_Exercise objective_:
Your task is to copy the stretch of lines in the records below that begins with the line containing "red brick A1:C1" and ends with the line containing "red brick F2:G2", exactly as written, with nothing added.

_Entries provided_:

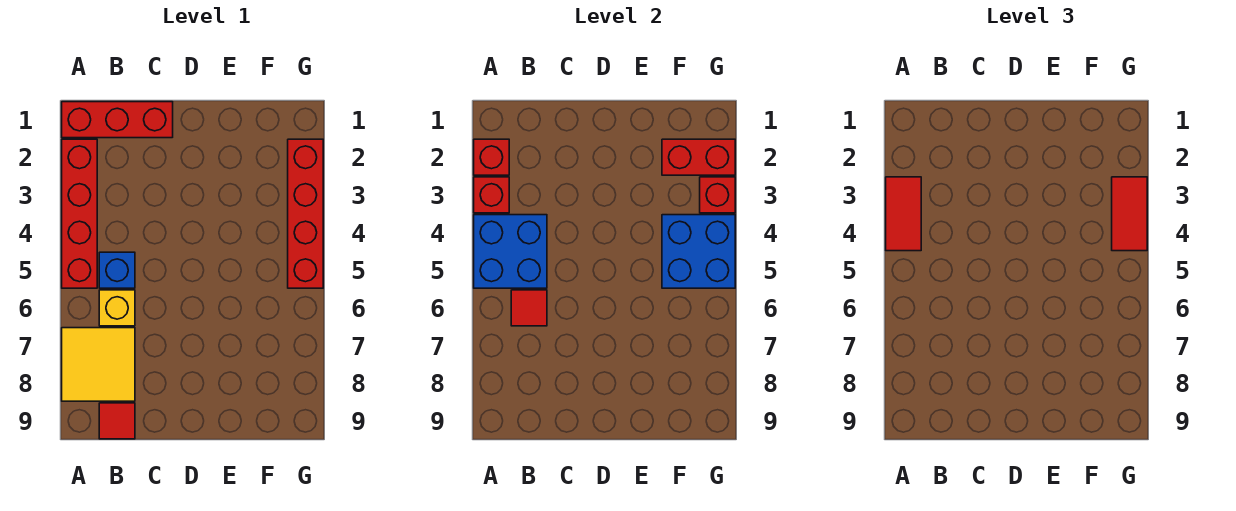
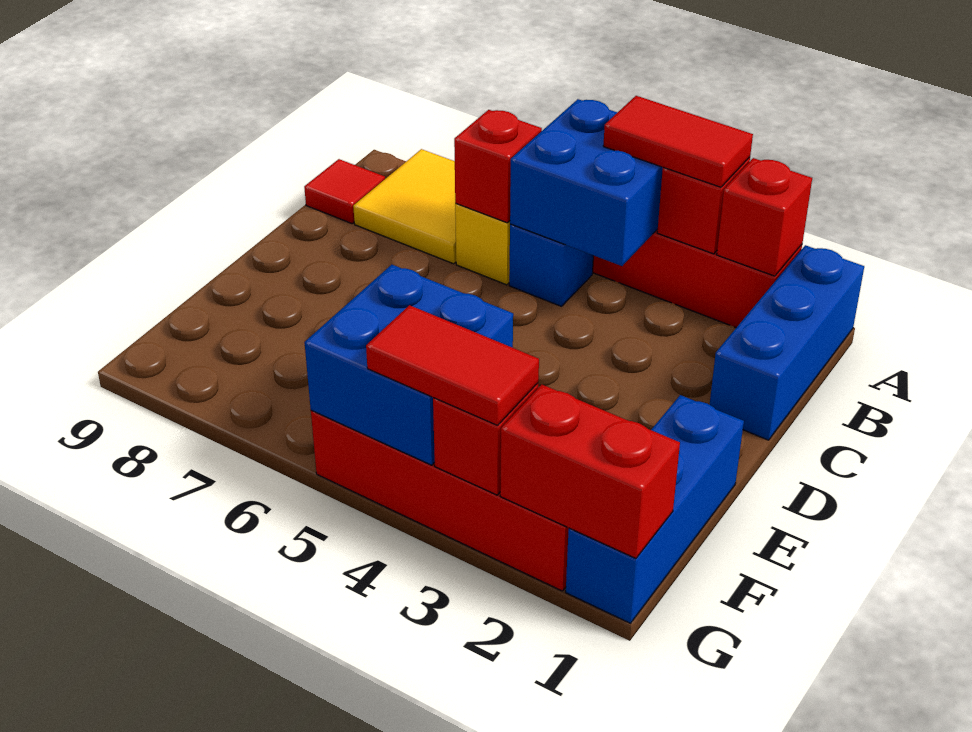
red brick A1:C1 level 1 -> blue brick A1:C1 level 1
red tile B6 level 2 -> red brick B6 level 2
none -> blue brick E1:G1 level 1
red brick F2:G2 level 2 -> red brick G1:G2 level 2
...
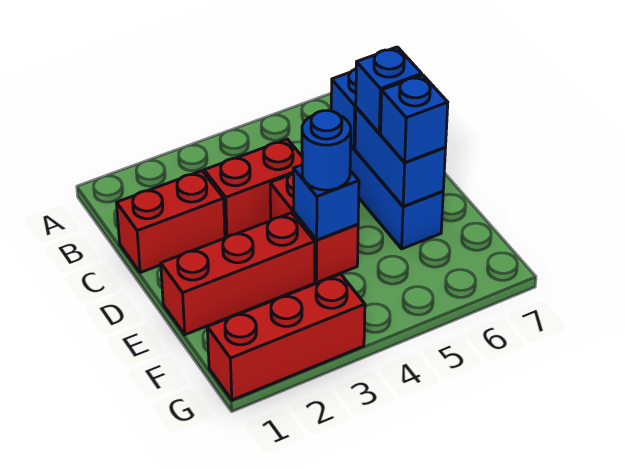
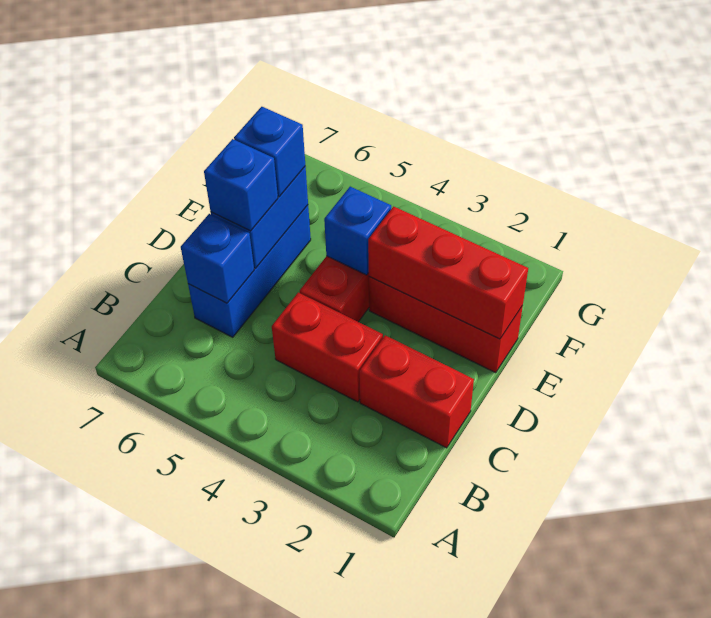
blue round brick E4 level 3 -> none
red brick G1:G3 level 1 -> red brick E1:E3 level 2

_Your solution_:
red brick A1:C1 level 1 -> blue brick A1:C1 level 1
red tile B6 level 2 -> red brick B6 level 2
none -> blue brick E1:G1 level 1
red brick F2:G2 level 2 -> red brick G1:G2 level 2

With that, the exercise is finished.